#### DATA SHOWN

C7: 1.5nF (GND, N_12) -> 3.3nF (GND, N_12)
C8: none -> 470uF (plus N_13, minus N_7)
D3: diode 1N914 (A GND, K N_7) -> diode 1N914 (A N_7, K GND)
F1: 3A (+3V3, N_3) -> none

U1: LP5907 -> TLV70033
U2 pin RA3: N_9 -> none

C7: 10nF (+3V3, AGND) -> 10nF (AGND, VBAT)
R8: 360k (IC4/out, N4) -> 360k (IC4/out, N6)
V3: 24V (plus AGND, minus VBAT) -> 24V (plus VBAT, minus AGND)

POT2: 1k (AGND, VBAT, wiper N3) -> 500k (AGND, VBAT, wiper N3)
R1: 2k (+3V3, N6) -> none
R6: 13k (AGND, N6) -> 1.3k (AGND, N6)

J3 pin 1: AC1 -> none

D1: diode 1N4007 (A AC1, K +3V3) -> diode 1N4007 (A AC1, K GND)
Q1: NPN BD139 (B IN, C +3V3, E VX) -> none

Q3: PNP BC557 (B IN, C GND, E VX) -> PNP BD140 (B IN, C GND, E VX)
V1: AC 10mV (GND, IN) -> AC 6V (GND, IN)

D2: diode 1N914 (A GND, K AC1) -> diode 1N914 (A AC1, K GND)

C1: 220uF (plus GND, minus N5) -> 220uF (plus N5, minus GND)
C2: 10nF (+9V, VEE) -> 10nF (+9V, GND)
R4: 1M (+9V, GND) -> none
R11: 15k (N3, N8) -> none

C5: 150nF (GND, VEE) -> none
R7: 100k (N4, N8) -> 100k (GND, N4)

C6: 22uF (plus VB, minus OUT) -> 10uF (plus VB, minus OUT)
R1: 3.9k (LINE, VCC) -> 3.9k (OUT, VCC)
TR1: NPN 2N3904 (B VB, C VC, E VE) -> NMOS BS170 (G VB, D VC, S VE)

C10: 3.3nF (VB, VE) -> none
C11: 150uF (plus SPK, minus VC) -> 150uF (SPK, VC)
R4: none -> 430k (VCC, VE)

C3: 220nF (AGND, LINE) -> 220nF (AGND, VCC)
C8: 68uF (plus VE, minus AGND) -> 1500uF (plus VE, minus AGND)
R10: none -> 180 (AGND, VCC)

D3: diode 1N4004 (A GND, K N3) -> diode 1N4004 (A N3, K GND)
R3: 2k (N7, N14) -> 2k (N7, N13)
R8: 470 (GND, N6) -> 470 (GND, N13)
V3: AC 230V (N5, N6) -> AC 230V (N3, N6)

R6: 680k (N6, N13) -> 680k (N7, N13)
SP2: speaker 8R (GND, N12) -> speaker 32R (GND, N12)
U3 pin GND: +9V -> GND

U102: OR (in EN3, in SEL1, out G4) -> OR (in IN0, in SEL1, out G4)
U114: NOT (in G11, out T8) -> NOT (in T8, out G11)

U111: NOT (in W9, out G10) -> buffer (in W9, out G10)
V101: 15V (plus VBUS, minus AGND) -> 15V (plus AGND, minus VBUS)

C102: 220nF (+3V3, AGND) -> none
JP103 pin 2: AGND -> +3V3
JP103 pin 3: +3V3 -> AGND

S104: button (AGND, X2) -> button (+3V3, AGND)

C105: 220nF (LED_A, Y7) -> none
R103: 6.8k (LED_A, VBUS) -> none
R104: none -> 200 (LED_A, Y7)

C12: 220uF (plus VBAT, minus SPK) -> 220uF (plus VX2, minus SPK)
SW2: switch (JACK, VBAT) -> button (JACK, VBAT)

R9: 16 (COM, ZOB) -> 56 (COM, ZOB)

########

Nothing should be returned except the lines from the first line of the data above through the line with "C7: 10nF (+3V3, AGND) -> 10nF (AGND, VBAT)", each one exact.

RESULT FOR THIS EXERCISE
C7: 1.5nF (GND, N_12) -> 3.3nF (GND, N_12)
C8: none -> 470uF (plus N_13, minus N_7)
D3: diode 1N914 (A GND, K N_7) -> diode 1N914 (A N_7, K GND)
F1: 3A (+3V3, N_3) -> none

U1: LP5907 -> TLV70033
U2 pin RA3: N_9 -> none

C7: 10nF (+3V3, AGND) -> 10nF (AGND, VBAT)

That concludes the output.